Provided material:
• • • •

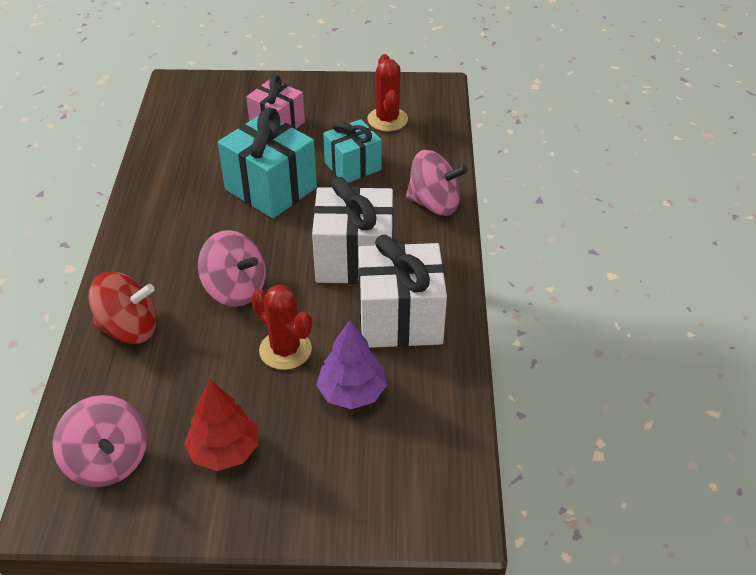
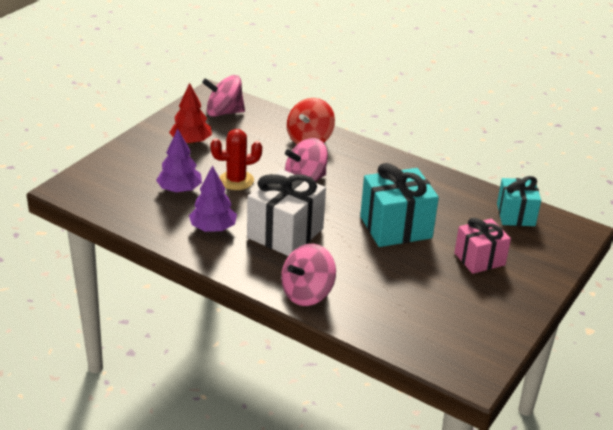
camera: 120 degrees right, 10 degrees down
(353, 166) = (389, 274): turquoise gift -> turquoise gift (515, 215)
(387, 119) = (441, 319): red cactus -> none
(400, 319) = (213, 228): white gift -> purple tree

• • • •

Required action: When a line in the listing has the word "gift", return that line.

Exercise output:
(353, 166) = (389, 274): turquoise gift -> turquoise gift (515, 215)
(400, 319) = (213, 228): white gift -> purple tree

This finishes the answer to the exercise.